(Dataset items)
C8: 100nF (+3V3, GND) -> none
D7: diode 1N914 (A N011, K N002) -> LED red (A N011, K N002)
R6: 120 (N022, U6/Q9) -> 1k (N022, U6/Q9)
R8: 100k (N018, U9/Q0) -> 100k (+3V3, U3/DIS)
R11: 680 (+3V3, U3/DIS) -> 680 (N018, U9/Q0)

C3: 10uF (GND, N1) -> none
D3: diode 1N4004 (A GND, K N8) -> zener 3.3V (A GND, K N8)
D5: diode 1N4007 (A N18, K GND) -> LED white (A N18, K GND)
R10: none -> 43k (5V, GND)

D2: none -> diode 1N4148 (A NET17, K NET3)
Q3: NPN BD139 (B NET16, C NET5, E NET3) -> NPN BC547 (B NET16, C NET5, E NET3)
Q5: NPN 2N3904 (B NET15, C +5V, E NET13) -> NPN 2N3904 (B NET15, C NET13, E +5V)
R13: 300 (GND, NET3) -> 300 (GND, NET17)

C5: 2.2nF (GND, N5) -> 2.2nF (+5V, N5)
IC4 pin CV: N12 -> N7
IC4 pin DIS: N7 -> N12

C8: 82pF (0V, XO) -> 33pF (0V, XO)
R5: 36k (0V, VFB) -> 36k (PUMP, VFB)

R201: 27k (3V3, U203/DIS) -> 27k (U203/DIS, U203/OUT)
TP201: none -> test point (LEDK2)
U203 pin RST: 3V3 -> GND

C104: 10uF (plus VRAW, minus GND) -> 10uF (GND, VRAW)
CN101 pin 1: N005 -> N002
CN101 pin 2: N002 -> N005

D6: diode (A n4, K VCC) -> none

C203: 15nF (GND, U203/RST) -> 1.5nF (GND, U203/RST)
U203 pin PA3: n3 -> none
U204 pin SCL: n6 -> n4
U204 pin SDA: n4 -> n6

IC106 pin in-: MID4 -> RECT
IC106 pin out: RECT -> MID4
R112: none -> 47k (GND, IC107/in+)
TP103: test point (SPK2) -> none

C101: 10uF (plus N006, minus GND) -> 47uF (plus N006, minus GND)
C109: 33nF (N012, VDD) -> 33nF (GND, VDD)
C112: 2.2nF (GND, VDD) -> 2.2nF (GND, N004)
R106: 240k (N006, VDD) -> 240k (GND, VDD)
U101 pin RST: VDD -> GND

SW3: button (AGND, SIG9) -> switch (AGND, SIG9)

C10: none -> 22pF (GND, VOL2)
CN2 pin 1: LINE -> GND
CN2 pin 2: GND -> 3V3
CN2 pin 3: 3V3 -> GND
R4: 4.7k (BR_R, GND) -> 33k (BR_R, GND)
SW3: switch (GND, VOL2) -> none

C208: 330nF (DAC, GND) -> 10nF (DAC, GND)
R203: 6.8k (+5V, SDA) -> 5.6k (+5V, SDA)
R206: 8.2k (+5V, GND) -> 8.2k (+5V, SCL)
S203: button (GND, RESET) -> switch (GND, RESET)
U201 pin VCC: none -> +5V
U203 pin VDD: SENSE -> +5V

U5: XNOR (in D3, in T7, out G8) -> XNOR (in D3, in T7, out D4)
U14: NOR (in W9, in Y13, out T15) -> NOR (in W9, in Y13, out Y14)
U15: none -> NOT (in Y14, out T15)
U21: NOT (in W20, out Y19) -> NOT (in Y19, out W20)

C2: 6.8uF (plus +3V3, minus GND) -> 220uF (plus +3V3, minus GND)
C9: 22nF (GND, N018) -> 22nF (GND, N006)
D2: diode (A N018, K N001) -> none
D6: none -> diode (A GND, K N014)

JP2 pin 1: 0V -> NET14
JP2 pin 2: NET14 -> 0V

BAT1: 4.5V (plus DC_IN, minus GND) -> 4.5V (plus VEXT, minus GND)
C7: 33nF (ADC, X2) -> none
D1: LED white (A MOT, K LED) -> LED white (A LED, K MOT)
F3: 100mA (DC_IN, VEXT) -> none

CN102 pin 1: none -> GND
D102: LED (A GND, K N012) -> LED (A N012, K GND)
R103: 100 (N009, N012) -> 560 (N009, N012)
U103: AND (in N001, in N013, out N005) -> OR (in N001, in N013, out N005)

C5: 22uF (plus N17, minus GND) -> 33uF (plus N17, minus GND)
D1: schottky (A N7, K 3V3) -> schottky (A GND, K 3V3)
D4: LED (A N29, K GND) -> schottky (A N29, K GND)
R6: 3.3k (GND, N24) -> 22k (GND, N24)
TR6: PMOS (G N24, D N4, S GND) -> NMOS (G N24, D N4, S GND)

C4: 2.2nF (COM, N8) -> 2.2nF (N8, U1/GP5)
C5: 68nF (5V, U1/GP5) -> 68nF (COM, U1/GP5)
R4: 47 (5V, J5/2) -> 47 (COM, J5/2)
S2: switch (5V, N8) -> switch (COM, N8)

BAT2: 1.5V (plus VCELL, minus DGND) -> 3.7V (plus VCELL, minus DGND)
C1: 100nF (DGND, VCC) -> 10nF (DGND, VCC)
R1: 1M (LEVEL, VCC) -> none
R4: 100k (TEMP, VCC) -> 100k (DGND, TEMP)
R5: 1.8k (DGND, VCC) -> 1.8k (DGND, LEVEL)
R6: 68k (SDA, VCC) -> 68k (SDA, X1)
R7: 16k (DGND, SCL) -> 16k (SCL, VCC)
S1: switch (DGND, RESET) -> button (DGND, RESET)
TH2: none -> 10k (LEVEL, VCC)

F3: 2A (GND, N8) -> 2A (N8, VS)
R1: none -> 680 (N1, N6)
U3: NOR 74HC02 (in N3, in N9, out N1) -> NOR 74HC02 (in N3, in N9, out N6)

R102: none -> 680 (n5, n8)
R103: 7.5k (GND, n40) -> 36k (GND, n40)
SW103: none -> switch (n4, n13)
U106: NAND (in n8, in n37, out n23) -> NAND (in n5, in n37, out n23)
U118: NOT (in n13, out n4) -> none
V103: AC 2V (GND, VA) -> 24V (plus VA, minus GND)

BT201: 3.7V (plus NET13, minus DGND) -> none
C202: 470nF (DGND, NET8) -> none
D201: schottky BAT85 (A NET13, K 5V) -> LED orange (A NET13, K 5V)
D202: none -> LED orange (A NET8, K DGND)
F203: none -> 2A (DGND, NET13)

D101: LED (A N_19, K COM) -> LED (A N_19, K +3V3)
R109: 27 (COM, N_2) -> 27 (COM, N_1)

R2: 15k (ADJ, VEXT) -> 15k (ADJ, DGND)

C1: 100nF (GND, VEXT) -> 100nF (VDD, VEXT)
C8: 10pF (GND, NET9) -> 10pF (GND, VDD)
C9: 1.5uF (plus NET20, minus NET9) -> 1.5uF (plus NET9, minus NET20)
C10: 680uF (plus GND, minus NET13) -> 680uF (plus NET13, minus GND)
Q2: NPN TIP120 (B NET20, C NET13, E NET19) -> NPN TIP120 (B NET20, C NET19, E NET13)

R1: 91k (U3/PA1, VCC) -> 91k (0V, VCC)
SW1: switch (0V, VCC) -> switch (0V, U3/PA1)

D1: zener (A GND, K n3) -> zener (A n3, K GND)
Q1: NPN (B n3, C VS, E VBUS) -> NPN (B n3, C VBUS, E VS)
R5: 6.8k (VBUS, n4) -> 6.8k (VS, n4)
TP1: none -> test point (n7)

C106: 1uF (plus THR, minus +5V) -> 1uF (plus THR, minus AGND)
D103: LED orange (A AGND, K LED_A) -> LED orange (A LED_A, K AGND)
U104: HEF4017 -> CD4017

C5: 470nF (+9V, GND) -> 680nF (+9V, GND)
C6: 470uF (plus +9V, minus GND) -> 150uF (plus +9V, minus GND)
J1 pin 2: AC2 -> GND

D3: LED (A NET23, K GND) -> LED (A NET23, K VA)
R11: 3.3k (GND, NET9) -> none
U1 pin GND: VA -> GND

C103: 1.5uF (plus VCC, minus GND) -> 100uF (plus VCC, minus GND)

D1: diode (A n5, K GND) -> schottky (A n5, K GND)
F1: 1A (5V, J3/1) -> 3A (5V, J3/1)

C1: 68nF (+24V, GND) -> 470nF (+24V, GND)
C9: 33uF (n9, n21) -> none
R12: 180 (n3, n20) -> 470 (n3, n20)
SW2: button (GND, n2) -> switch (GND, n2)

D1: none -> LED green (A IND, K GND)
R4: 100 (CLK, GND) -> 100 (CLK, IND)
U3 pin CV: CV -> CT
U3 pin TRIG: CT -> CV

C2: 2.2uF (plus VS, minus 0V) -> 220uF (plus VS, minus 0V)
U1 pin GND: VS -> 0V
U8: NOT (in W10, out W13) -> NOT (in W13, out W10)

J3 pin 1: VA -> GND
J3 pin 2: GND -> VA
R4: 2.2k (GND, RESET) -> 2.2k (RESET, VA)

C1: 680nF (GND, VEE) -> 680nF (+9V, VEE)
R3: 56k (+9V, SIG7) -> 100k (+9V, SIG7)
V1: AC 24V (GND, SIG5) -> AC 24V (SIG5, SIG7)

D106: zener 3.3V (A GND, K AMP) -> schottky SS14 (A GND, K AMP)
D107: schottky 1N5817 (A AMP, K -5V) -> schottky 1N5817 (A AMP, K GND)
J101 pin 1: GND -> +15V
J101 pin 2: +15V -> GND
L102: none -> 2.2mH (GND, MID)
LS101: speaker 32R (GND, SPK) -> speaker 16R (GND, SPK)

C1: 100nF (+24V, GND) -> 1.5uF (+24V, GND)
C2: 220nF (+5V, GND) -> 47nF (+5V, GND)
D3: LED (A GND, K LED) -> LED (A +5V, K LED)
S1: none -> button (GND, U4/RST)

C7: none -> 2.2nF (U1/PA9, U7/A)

§ **What the task asks**
Return, unchanged, the run of lines above that opens with the line containing "D102: LED (A" and closes with the line containing "D4: LED (A N29, K". Include both.

§ **Response**
D102: LED (A GND, K N012) -> LED (A N012, K GND)
R103: 100 (N009, N012) -> 560 (N009, N012)
U103: AND (in N001, in N013, out N005) -> OR (in N001, in N013, out N005)

C5: 22uF (plus N17, minus GND) -> 33uF (plus N17, minus GND)
D1: schottky (A N7, K 3V3) -> schottky (A GND, K 3V3)
D4: LED (A N29, K GND) -> schottky (A N29, K GND)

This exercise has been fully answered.